◆ DATA IN THIS EXERCISE:

:::::

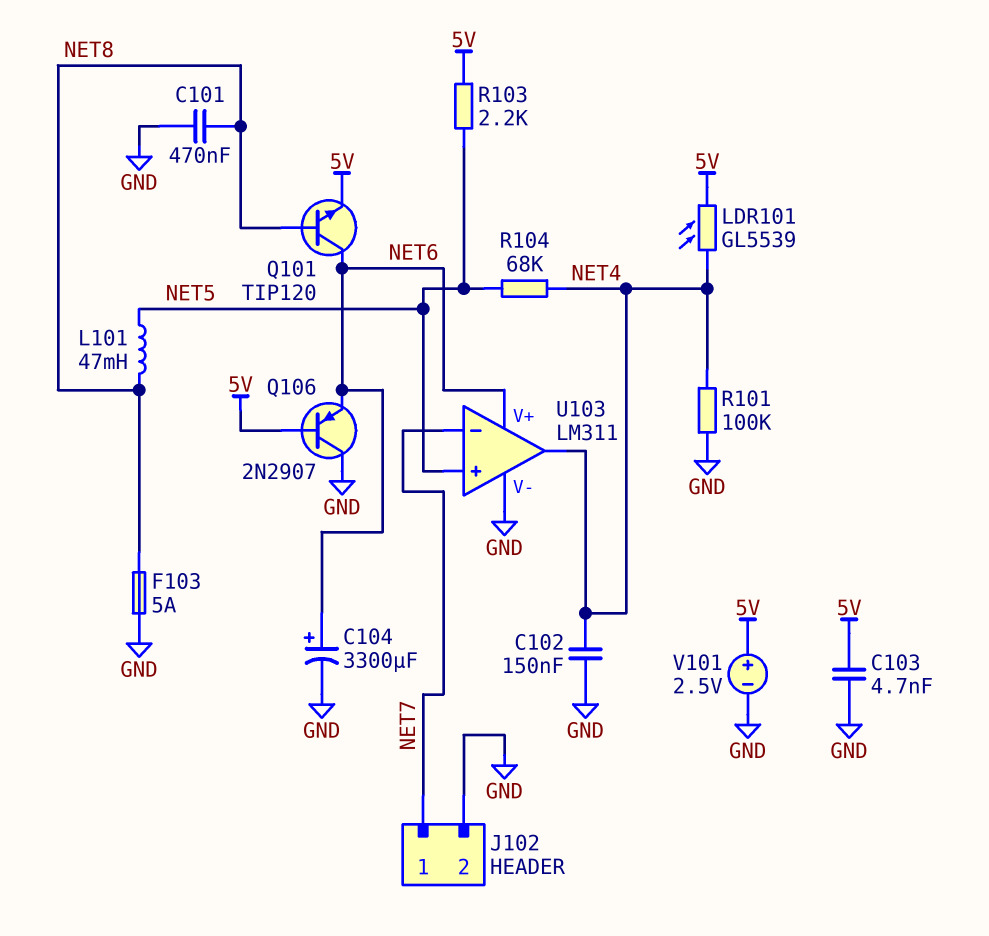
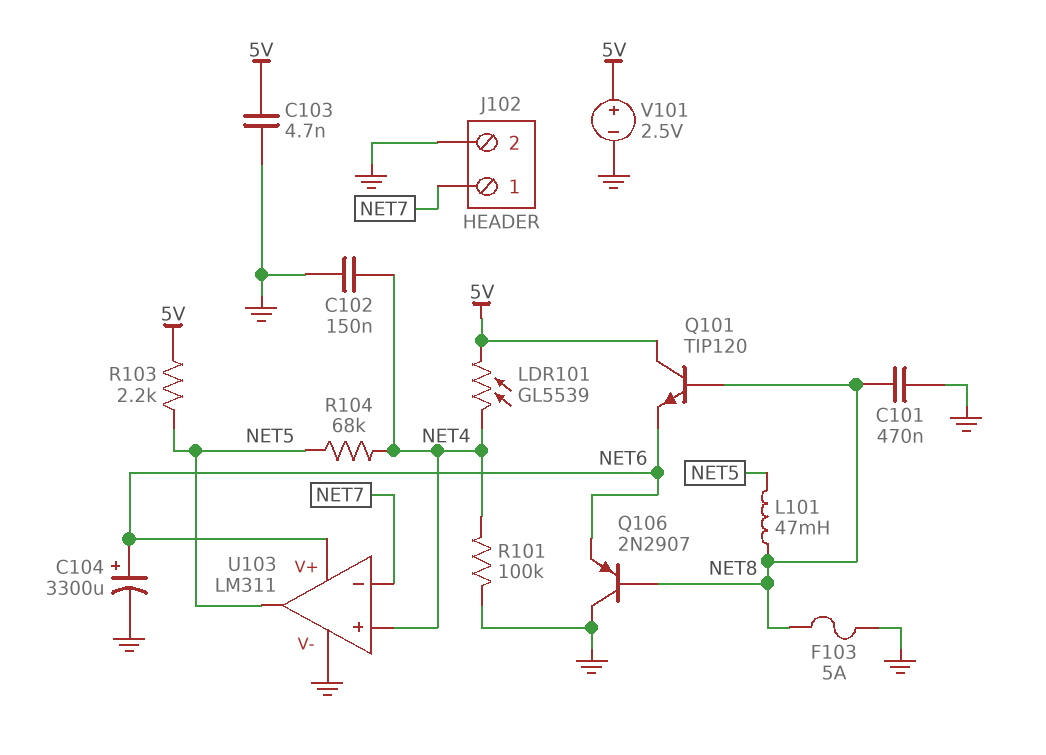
Q101: NPN TIP120 (B NET8, C NET6, E 5V) -> NPN TIP120 (B NET8, C 5V, E NET6)
Q106: PNP 2N2907 (B 5V, C GND, E NET6) -> PNP 2N2907 (B NET8, C GND, E NET6)
U103 pin in+: NET5 -> NET4
U103 pin out: NET4 -> NET5

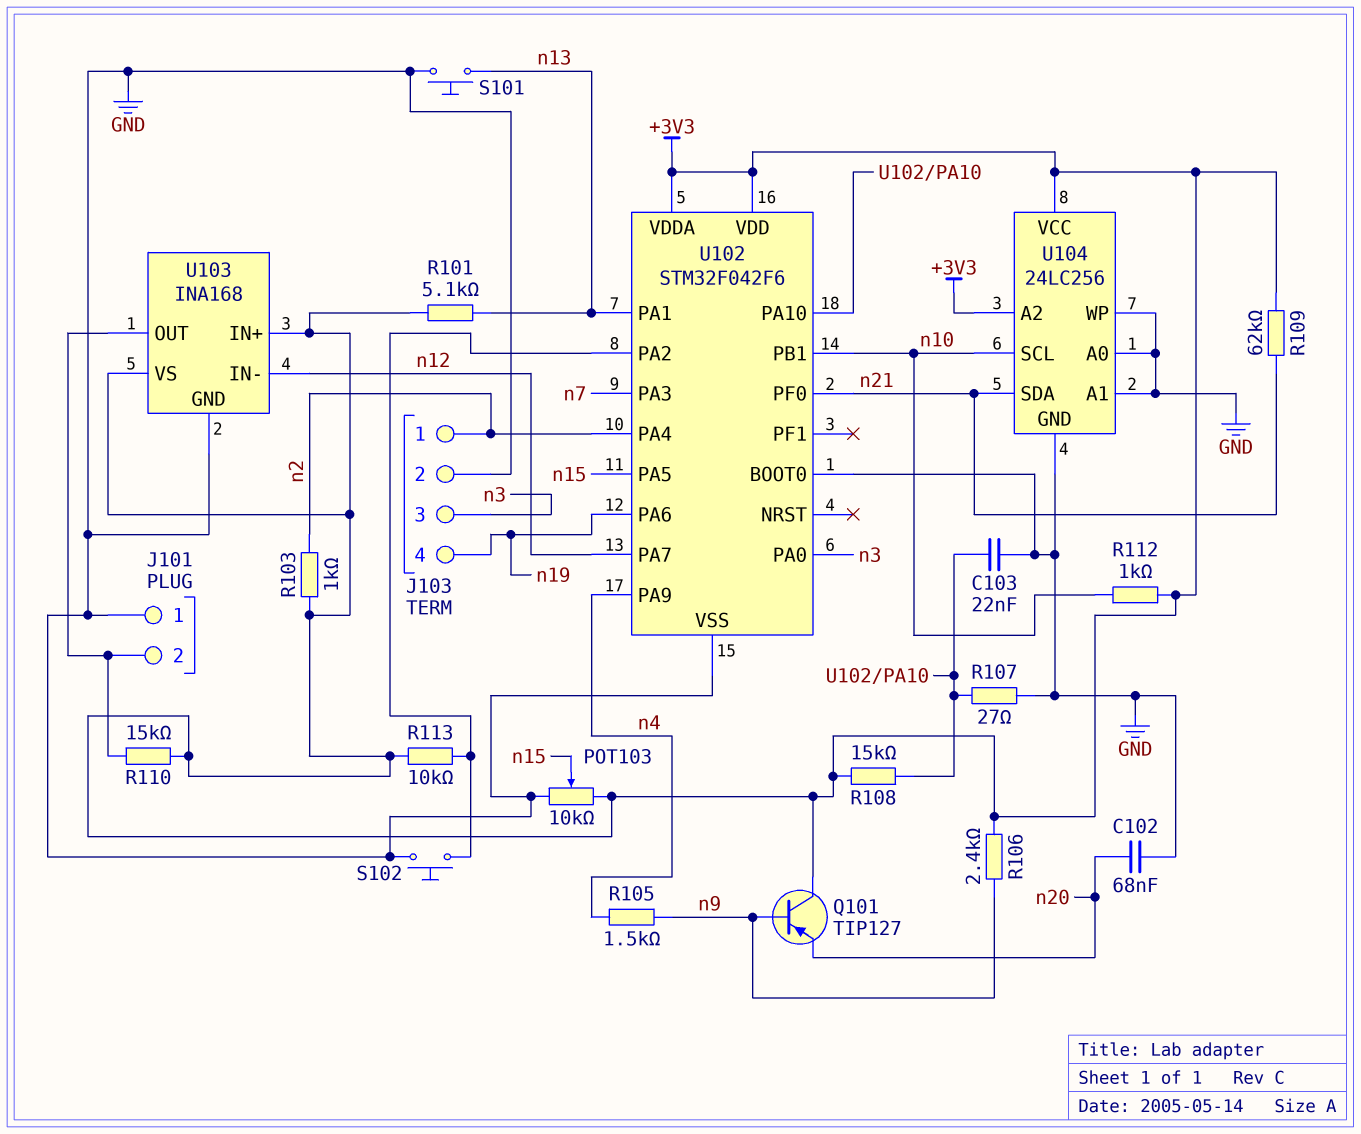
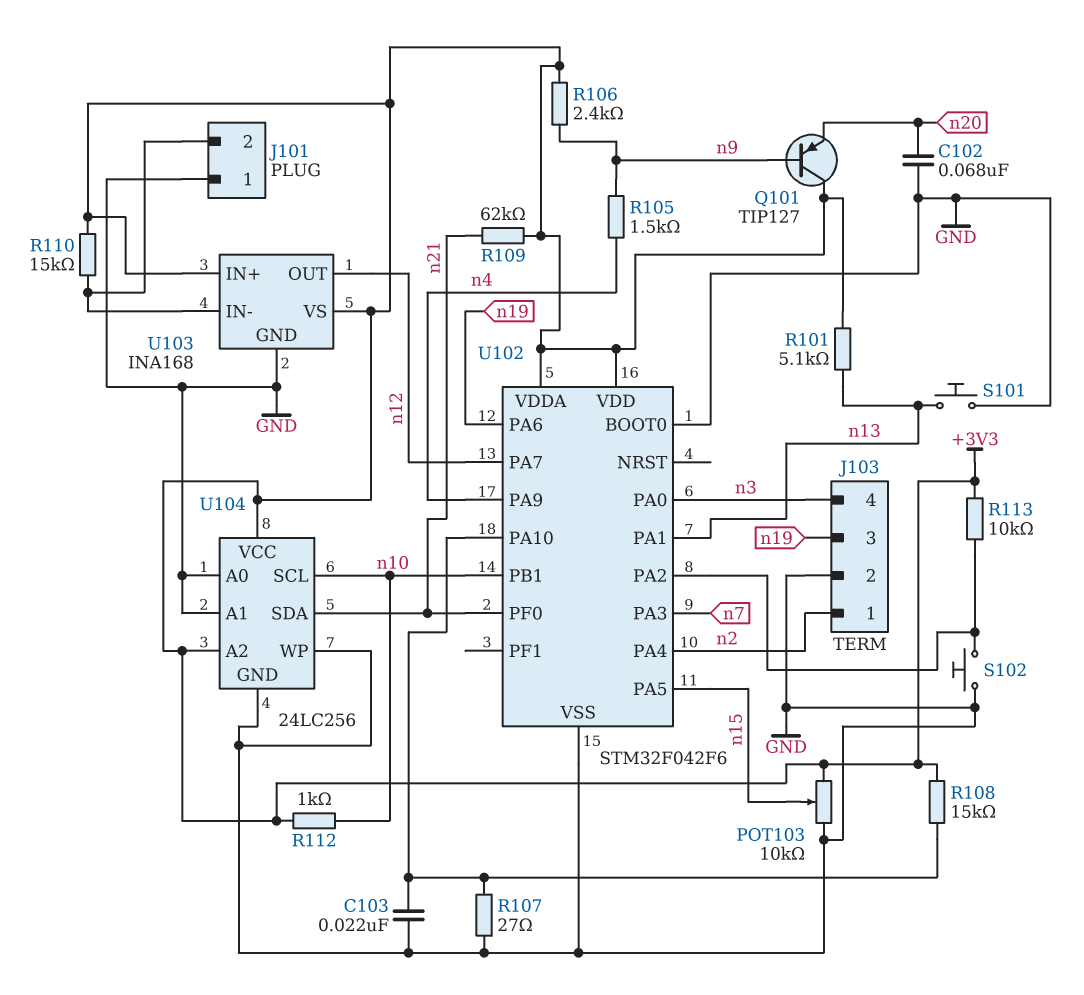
J103 pin 3: n3 -> n19
J103 pin 4: n19 -> n3
R103: 1k (+3V3, n2) -> none
U103 pin IN-: n12 -> J101/2
U103 pin OUT: J101/2 -> n12

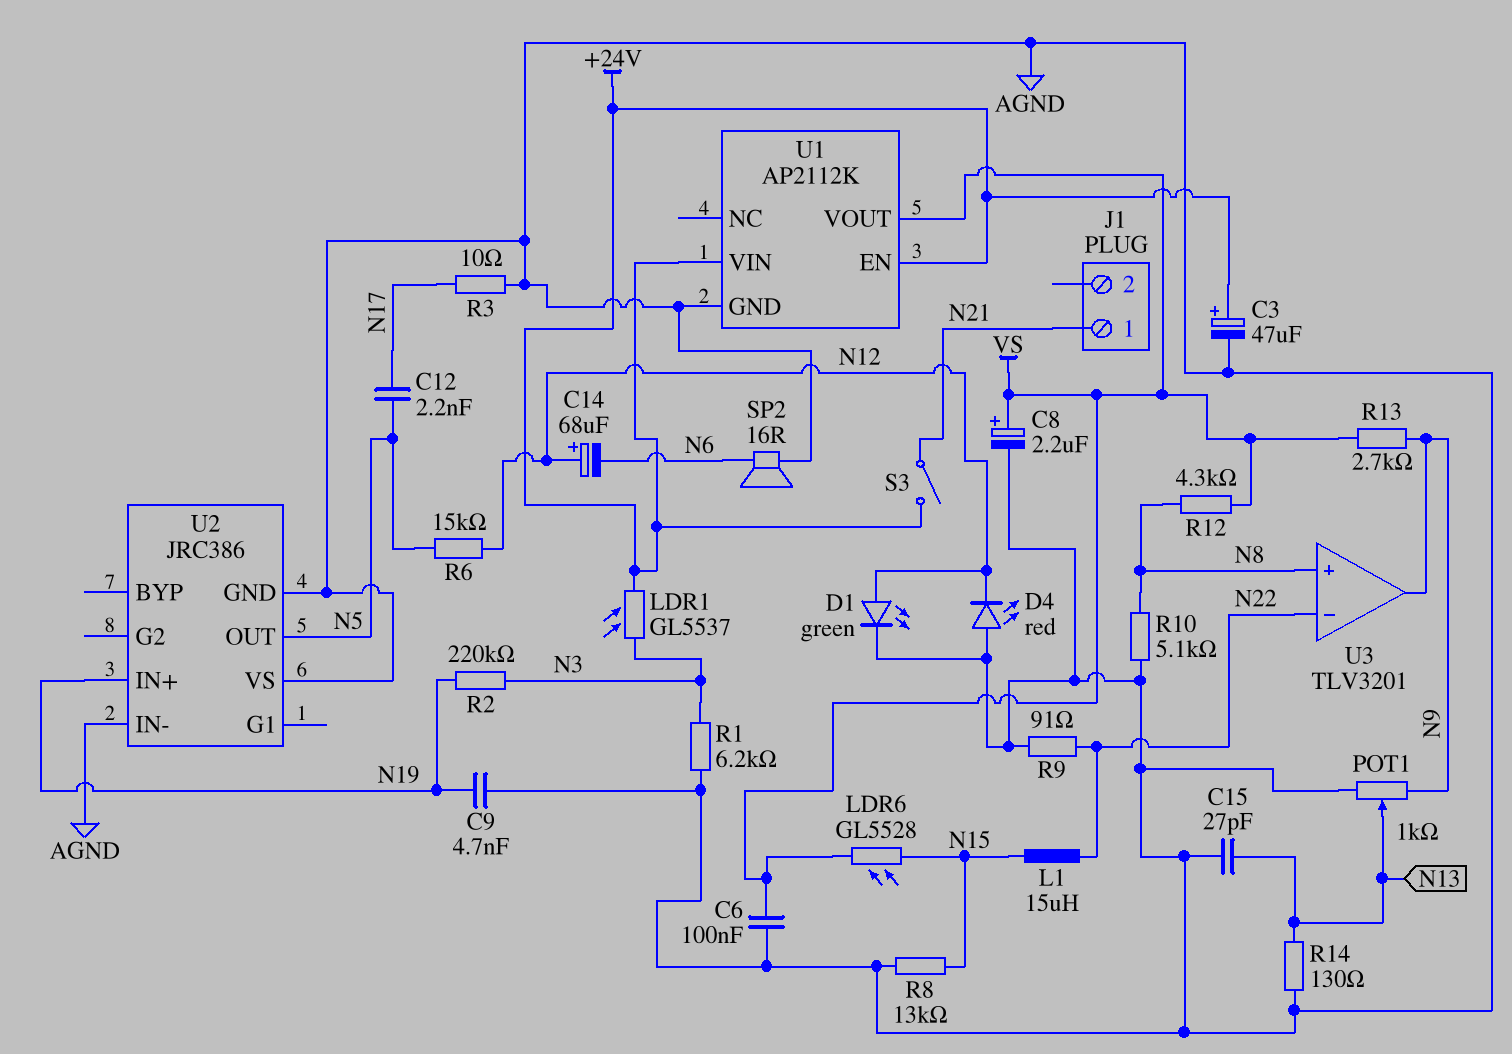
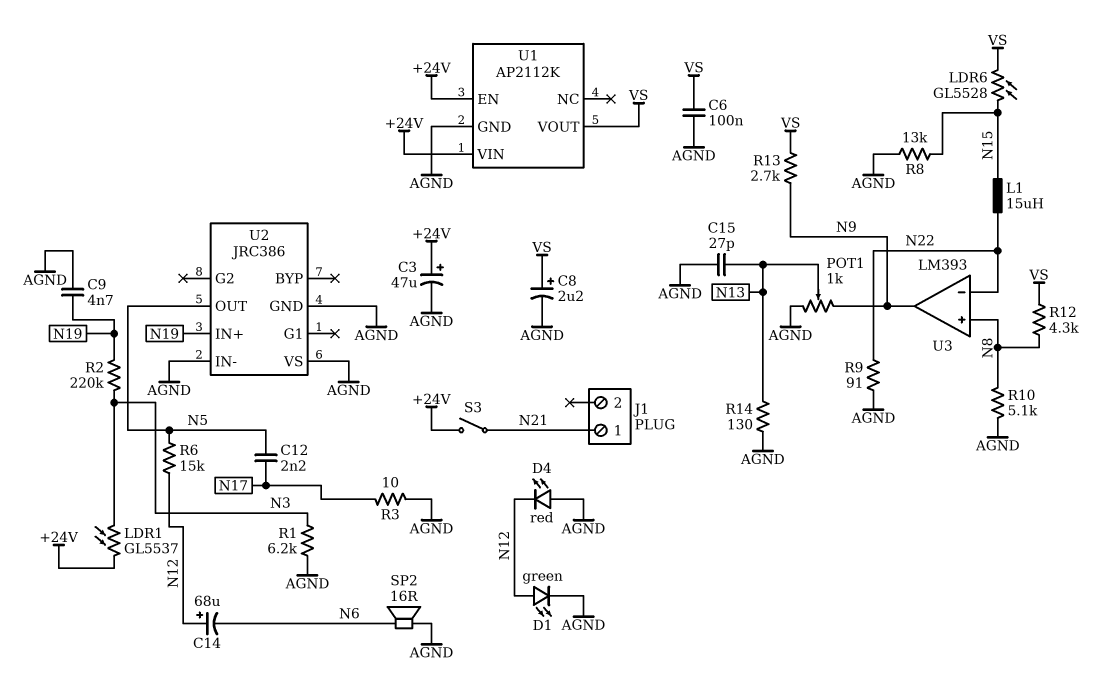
U3: TLV3201 -> LM393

:::::

◆ WHAT YOU NEED TO DO:
Output all the records above again exactly, with the pictures dropped.

◆ RESPONSE BOX:
Q101: NPN TIP120 (B NET8, C NET6, E 5V) -> NPN TIP120 (B NET8, C 5V, E NET6)
Q106: PNP 2N2907 (B 5V, C GND, E NET6) -> PNP 2N2907 (B NET8, C GND, E NET6)
U103 pin in+: NET5 -> NET4
U103 pin out: NET4 -> NET5

J103 pin 3: n3 -> n19
J103 pin 4: n19 -> n3
R103: 1k (+3V3, n2) -> none
U103 pin IN-: n12 -> J101/2
U103 pin OUT: J101/2 -> n12

U3: TLV3201 -> LM393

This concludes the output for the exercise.